• _WHAT IS NEEDED_: All lines in the data below carrying the string "green" are to be located and copied.

• _DATASET EXTRACT_:
═══

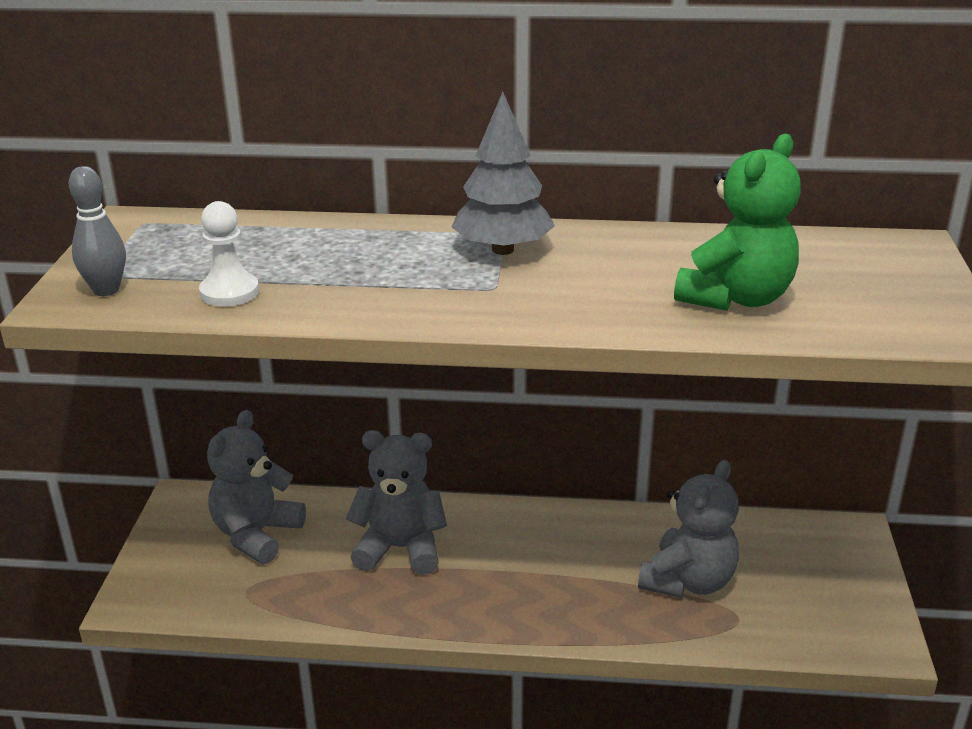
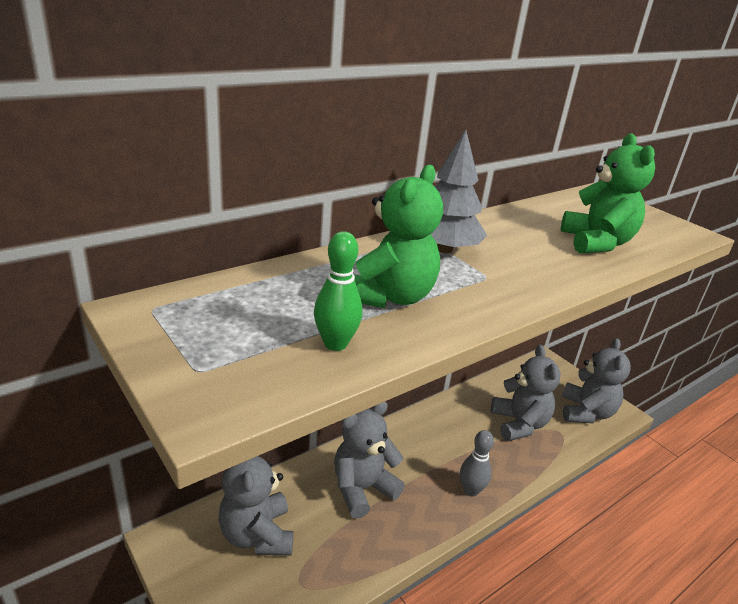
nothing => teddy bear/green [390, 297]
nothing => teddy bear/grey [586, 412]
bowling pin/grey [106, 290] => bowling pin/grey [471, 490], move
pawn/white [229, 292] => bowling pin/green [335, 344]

═══

• _EXPECTED ANSWER_:
nothing => teddy bear/green [390, 297]
pawn/white [229, 292] => bowling pin/green [335, 344]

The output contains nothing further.